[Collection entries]
⟨

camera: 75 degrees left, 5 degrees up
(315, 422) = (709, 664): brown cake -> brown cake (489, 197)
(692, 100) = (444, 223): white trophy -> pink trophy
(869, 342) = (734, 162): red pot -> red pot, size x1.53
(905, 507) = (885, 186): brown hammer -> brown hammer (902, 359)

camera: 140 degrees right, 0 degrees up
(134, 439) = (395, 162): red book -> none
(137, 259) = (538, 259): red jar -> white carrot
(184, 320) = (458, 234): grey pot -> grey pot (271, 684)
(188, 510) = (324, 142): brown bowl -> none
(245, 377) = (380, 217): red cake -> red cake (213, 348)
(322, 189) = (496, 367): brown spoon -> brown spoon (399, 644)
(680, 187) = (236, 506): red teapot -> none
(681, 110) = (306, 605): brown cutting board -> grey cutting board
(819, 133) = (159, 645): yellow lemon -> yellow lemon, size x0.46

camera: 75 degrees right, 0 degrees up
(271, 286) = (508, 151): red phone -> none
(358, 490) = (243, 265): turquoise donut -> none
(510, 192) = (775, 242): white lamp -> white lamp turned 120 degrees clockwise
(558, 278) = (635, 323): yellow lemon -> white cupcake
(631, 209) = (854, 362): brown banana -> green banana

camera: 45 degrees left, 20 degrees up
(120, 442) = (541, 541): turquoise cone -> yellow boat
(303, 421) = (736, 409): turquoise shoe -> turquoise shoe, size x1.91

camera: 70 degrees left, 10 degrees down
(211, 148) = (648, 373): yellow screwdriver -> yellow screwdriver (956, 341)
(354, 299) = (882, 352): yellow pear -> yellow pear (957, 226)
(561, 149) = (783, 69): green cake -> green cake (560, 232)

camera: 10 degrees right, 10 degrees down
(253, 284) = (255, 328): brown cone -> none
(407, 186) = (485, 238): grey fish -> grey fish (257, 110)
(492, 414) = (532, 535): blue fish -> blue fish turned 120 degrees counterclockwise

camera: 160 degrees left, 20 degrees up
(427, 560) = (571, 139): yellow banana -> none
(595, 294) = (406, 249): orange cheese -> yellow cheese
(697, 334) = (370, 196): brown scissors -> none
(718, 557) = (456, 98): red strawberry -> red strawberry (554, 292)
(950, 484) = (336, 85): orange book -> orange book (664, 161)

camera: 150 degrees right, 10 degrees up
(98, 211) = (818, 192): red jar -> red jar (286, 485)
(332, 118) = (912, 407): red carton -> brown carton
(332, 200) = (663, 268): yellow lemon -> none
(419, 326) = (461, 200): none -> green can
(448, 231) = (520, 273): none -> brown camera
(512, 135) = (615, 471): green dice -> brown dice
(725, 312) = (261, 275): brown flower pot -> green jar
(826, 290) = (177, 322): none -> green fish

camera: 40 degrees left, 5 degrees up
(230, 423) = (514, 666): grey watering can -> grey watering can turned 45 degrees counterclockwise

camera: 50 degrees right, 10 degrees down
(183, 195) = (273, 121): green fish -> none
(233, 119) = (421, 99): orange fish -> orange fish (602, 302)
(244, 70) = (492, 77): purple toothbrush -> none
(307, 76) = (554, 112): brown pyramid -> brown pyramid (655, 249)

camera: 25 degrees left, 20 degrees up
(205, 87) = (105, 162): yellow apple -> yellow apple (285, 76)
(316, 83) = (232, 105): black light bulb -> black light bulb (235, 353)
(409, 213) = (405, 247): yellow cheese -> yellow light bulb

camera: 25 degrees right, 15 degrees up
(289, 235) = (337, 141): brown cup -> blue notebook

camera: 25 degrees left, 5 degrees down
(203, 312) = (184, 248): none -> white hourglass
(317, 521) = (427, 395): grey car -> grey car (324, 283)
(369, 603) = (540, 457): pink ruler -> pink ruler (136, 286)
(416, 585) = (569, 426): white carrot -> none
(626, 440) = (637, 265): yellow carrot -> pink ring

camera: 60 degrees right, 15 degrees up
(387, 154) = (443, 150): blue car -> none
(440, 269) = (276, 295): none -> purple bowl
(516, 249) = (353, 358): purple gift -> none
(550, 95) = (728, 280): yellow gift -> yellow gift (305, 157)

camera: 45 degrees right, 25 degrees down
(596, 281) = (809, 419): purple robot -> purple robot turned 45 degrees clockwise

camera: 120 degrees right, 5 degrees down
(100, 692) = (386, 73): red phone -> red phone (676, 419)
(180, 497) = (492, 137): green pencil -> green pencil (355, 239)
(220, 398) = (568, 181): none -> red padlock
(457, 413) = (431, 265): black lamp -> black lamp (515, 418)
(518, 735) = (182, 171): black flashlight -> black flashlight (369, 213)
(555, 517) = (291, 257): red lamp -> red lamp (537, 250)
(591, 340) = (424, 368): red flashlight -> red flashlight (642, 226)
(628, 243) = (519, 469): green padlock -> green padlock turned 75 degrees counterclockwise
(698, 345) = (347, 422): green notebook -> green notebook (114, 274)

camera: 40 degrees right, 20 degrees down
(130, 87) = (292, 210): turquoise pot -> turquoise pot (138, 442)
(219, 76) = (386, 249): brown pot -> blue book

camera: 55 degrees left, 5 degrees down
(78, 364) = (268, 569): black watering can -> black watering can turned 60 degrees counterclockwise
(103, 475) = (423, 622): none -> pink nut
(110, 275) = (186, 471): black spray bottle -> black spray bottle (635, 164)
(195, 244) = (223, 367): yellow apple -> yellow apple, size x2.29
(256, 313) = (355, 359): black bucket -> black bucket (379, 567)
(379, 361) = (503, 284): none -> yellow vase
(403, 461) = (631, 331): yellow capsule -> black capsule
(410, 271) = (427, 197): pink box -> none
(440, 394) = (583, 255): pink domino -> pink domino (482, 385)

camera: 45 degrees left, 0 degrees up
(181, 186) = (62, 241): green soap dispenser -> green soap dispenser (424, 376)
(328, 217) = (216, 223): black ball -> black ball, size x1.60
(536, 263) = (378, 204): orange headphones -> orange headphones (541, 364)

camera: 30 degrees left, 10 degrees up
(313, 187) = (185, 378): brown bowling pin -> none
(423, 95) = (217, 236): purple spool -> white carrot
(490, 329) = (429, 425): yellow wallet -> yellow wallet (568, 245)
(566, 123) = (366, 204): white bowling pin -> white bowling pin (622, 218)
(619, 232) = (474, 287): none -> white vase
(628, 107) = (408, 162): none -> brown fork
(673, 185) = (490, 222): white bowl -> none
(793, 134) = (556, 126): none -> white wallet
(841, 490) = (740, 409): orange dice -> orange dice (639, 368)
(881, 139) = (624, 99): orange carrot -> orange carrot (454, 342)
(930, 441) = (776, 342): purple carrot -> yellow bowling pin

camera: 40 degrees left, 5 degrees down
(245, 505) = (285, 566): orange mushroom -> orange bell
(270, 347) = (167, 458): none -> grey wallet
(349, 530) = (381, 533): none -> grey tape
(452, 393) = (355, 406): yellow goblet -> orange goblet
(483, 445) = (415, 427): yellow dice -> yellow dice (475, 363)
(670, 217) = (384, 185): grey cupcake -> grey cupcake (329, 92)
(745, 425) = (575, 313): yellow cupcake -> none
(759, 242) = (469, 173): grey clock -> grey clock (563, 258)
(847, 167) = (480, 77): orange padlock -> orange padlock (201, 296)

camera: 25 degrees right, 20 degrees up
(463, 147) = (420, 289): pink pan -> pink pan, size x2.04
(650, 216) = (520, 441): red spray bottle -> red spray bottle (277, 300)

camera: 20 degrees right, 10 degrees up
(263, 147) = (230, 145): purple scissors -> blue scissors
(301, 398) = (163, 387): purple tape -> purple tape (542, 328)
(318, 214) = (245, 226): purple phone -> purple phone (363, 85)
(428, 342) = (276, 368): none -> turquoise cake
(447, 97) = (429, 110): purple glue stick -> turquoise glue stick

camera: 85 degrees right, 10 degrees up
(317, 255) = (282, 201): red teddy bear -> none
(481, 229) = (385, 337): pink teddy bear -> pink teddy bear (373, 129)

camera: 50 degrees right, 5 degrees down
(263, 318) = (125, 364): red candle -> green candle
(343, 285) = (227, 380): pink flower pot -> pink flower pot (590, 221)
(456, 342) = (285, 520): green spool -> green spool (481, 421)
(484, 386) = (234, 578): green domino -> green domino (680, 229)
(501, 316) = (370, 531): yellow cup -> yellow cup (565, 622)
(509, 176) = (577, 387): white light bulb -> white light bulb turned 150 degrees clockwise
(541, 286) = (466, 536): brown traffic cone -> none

⟩

#### Exercise instructions
The lines above from the one containing "(230, 423) = (514, 666): grey" through the one containing "(387, 154) = (443, 150): blue car -> none" are to be set down exactly, and no others.

#### Response area
(230, 423) = (514, 666): grey watering can -> grey watering can turned 45 degrees counterclockwise

camera: 50 degrees right, 10 degrees down
(183, 195) = (273, 121): green fish -> none
(233, 119) = (421, 99): orange fish -> orange fish (602, 302)
(244, 70) = (492, 77): purple toothbrush -> none
(307, 76) = (554, 112): brown pyramid -> brown pyramid (655, 249)

camera: 25 degrees left, 20 degrees up
(205, 87) = (105, 162): yellow apple -> yellow apple (285, 76)
(316, 83) = (232, 105): black light bulb -> black light bulb (235, 353)
(409, 213) = (405, 247): yellow cheese -> yellow light bulb

camera: 25 degrees right, 15 degrees up
(289, 235) = (337, 141): brown cup -> blue notebook

camera: 25 degrees left, 5 degrees down
(203, 312) = (184, 248): none -> white hourglass
(317, 521) = (427, 395): grey car -> grey car (324, 283)
(369, 603) = (540, 457): pink ruler -> pink ruler (136, 286)
(416, 585) = (569, 426): white carrot -> none
(626, 440) = (637, 265): yellow carrot -> pink ring

camera: 60 degrees right, 15 degrees up
(387, 154) = (443, 150): blue car -> none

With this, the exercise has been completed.